Exercise aim — After finding the line containing "building: [237,84,371,228] -> none" below, please output that line and each following one through the line containing "building: none -> [340,495,489,615]", exactly as written.

Input —

-.-.-

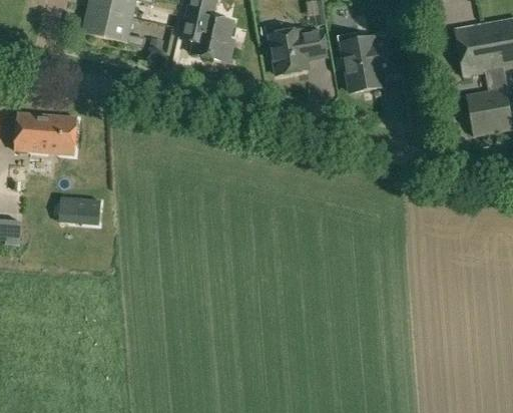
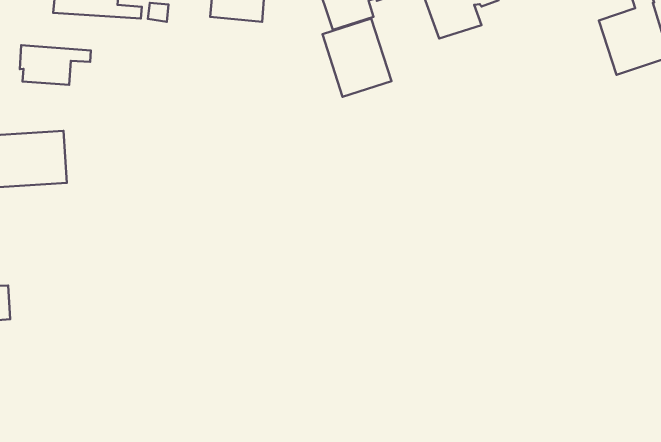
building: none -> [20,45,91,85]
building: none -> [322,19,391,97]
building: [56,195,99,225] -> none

-.-.-

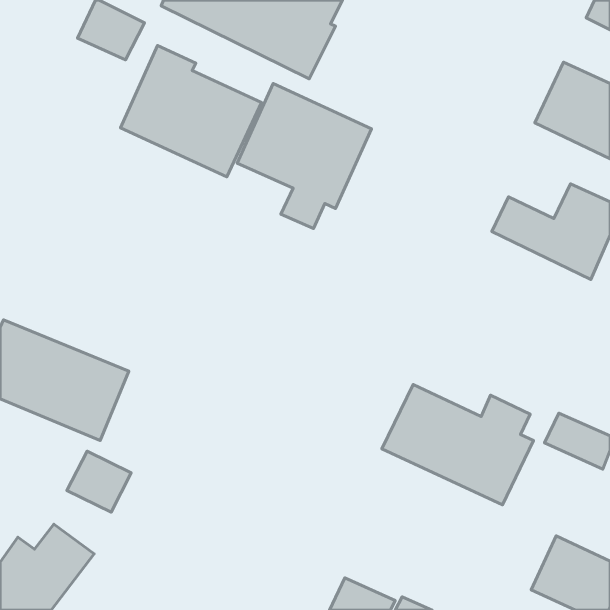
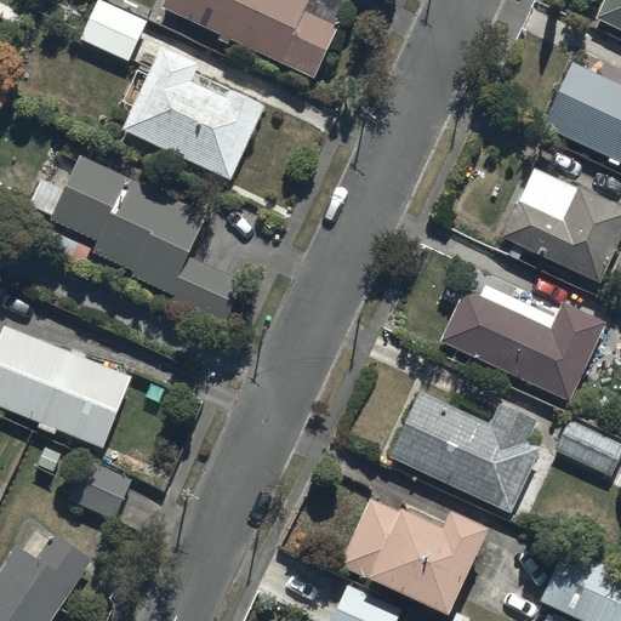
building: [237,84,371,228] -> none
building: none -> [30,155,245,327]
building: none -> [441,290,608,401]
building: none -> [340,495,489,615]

-.-.-

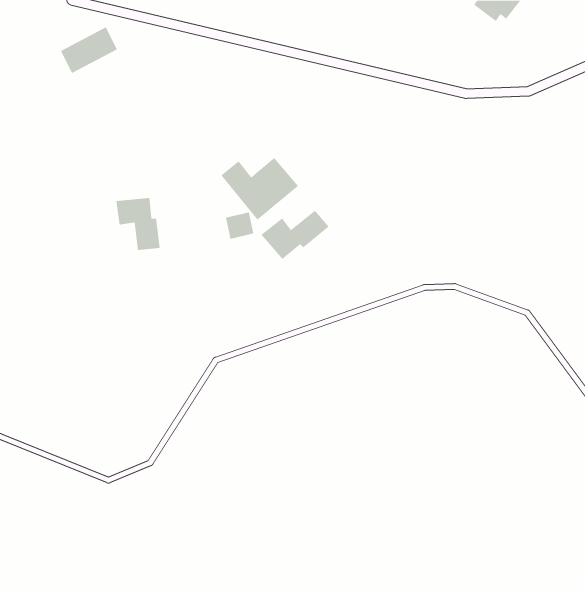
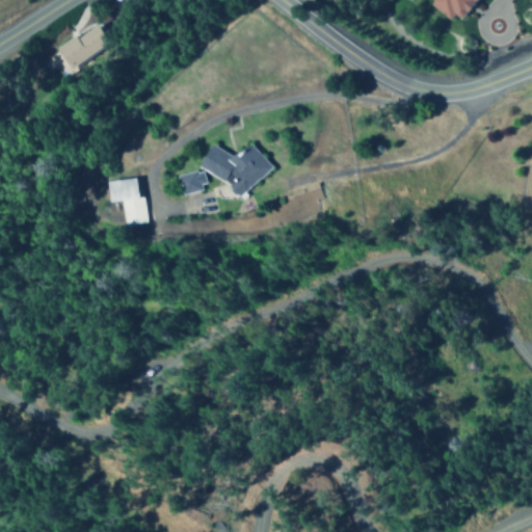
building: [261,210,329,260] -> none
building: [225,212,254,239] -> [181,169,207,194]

-.-.-

Finished exercise —
building: [237,84,371,228] -> none
building: none -> [30,155,245,327]
building: none -> [441,290,608,401]
building: none -> [340,495,489,615]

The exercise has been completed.